__Recorded data__:
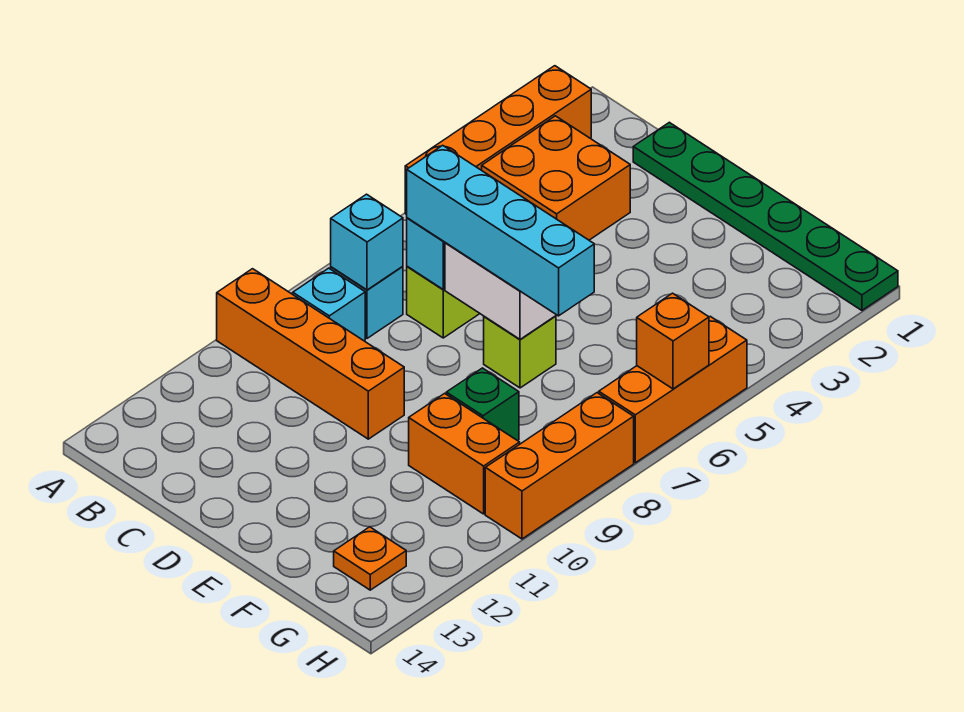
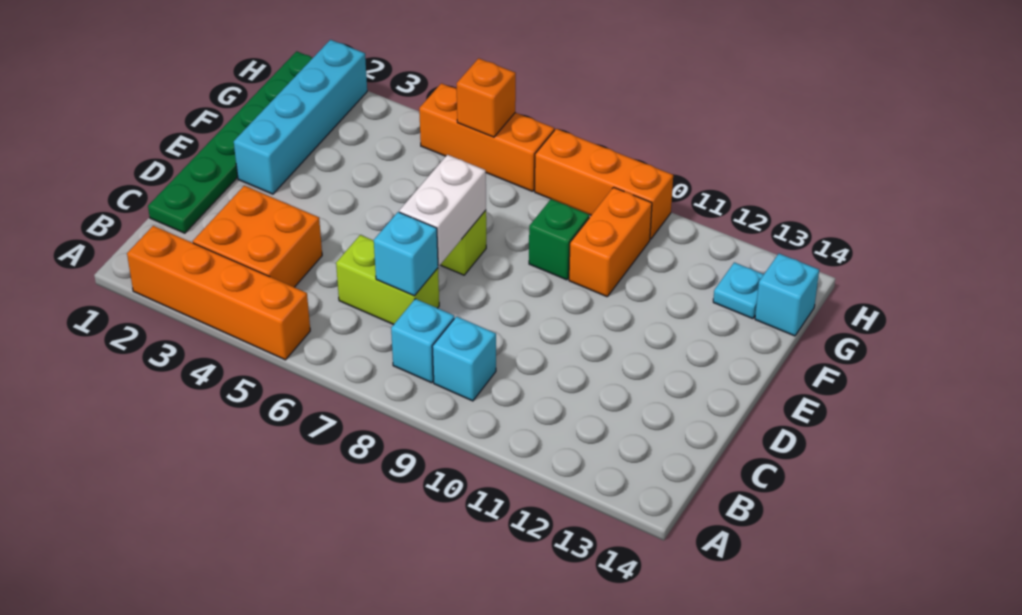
orange brick A10:D10 level 1 -> none
cyan brick B8 level 2 -> cyan brick G14 level 1
cyan brick C7:F7 level 3 -> cyan brick E2:H2 level 1
orange plate G13 level 1 -> cyan plate G13 level 1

__Exercise prompt__: Copy out, from the listing above, every line that contains the word "cyan".

__Answer to this exercise__:
cyan brick B8 level 2 -> cyan brick G14 level 1
cyan brick C7:F7 level 3 -> cyan brick E2:H2 level 1
orange plate G13 level 1 -> cyan plate G13 level 1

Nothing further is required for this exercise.